EXERCISE:
Which lines in the records below contain the word "młotek"? Copy each one.

THE RECORDS:
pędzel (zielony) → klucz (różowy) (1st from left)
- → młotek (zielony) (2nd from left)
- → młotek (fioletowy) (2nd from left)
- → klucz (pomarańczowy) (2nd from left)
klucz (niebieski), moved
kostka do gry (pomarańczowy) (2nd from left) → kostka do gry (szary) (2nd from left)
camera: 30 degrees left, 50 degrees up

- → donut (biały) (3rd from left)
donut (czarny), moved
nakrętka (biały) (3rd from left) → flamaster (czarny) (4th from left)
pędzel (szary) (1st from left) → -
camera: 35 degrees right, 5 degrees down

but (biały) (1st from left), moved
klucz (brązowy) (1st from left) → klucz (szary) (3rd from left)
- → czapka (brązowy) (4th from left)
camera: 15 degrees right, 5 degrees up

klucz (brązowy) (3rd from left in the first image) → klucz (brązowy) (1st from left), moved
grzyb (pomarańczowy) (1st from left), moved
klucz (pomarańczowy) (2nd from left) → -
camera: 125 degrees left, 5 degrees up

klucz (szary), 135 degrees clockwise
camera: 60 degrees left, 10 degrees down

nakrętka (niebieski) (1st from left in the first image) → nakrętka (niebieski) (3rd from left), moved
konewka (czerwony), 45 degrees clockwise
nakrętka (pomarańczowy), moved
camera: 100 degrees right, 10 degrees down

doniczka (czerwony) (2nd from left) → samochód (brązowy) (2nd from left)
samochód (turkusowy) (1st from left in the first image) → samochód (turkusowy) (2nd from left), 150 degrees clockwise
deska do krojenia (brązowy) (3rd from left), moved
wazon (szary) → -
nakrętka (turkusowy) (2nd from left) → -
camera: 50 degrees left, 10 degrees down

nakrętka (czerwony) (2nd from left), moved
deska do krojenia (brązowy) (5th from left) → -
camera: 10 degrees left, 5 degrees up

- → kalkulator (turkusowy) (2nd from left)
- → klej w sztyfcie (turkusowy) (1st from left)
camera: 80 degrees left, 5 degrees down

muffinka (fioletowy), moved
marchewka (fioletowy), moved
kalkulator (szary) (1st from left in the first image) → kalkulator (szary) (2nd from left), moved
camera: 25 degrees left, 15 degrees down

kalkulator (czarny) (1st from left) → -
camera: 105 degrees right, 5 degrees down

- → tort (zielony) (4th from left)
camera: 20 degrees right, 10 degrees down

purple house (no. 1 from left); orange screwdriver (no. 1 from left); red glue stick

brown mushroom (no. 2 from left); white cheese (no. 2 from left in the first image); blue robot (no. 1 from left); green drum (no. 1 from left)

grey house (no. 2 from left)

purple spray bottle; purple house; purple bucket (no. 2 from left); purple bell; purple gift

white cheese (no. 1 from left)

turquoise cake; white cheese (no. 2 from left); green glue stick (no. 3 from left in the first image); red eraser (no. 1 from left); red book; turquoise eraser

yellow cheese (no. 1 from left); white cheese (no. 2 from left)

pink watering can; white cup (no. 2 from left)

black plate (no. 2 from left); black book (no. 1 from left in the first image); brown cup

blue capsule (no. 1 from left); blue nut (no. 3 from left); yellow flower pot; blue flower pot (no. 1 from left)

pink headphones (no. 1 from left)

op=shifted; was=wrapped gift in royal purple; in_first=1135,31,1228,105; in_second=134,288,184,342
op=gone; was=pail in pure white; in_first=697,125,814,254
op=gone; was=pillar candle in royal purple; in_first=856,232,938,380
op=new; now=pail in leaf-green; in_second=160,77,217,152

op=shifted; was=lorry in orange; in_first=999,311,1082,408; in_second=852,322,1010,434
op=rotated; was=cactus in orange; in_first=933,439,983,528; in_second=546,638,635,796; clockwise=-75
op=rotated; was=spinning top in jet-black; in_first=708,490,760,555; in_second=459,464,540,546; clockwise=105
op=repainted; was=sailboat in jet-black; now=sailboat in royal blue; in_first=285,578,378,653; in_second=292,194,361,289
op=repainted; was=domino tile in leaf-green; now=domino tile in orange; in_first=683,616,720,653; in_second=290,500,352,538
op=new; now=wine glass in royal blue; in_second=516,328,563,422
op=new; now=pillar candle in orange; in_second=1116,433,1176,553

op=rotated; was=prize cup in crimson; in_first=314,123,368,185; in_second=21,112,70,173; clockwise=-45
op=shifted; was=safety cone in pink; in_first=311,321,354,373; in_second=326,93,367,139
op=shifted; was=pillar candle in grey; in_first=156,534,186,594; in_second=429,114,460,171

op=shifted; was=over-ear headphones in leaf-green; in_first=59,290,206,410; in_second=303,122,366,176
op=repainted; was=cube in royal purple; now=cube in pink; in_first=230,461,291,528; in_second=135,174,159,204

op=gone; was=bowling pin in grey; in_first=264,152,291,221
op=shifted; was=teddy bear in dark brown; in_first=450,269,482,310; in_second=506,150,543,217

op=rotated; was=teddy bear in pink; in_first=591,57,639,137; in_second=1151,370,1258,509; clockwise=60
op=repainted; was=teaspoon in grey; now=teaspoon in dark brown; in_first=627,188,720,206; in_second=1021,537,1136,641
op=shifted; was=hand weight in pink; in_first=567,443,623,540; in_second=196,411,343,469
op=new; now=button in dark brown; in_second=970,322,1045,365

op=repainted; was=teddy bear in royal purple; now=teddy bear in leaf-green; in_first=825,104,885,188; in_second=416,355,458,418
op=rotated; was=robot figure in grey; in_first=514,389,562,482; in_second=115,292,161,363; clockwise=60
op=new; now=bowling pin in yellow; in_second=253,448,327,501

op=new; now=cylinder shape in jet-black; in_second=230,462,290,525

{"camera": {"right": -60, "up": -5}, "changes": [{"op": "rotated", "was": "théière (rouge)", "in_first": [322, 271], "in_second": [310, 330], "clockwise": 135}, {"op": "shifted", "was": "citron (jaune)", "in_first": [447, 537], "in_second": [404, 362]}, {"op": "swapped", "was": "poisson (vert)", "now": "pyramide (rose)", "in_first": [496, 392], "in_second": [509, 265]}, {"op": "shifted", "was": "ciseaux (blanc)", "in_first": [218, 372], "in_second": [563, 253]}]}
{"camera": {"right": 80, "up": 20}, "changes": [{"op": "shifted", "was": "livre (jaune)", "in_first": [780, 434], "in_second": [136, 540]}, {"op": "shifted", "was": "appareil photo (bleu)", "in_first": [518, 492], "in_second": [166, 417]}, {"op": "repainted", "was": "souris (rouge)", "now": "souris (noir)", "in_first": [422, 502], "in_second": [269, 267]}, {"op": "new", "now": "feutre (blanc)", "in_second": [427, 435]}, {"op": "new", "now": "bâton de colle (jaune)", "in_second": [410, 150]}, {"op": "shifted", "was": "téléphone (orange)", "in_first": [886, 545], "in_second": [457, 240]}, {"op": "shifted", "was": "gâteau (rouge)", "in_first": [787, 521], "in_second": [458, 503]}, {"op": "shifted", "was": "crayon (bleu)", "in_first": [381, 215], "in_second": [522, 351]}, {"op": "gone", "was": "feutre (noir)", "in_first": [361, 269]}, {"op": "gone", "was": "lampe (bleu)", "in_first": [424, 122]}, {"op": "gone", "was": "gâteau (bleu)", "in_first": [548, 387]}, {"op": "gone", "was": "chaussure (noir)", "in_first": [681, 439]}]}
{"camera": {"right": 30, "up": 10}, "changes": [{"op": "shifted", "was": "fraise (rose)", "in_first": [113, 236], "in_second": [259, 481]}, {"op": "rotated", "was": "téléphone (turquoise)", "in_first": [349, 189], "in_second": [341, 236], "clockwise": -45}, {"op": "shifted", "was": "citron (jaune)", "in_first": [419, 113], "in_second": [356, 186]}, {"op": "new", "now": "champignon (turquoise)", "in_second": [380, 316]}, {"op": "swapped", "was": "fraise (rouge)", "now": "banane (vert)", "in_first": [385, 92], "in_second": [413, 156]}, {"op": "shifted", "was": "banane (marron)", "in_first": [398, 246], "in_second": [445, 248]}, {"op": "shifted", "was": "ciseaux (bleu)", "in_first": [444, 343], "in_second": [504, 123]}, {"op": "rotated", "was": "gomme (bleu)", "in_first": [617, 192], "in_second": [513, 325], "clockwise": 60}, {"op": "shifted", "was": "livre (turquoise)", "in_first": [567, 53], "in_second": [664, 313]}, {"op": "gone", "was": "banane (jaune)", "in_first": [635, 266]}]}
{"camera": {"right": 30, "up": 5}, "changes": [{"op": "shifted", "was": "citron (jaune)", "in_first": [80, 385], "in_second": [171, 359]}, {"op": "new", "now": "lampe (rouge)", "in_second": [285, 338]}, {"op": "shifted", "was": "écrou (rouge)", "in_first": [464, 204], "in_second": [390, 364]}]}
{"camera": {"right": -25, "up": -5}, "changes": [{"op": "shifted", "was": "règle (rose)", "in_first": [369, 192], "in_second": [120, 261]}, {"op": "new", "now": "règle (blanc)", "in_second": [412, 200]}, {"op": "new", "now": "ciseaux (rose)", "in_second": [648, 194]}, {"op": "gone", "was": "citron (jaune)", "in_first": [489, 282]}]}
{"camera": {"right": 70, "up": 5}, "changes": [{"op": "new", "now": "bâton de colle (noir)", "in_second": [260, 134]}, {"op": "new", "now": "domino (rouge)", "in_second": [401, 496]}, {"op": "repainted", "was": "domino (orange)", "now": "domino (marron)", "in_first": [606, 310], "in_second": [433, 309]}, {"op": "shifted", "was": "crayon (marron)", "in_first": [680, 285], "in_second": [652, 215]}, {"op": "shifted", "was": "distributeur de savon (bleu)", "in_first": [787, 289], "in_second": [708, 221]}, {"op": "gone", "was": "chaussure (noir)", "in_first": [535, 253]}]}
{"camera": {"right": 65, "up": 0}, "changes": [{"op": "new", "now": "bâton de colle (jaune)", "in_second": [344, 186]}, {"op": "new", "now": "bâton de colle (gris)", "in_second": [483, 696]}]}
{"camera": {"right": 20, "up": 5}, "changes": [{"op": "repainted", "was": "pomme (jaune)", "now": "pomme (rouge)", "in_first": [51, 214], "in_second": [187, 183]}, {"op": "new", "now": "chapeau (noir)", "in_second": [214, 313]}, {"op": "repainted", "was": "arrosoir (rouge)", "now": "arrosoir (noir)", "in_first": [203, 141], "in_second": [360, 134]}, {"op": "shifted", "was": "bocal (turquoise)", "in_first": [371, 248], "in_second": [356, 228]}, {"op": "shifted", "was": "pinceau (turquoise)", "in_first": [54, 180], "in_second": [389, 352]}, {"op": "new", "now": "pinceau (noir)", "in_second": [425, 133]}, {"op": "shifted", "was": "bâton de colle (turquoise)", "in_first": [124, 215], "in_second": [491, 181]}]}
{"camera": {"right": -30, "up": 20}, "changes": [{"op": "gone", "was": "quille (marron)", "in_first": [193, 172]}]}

RESPONSE BELOW:
- → młotek (zielony) (2nd from left)
- → młotek (fioletowy) (2nd from left)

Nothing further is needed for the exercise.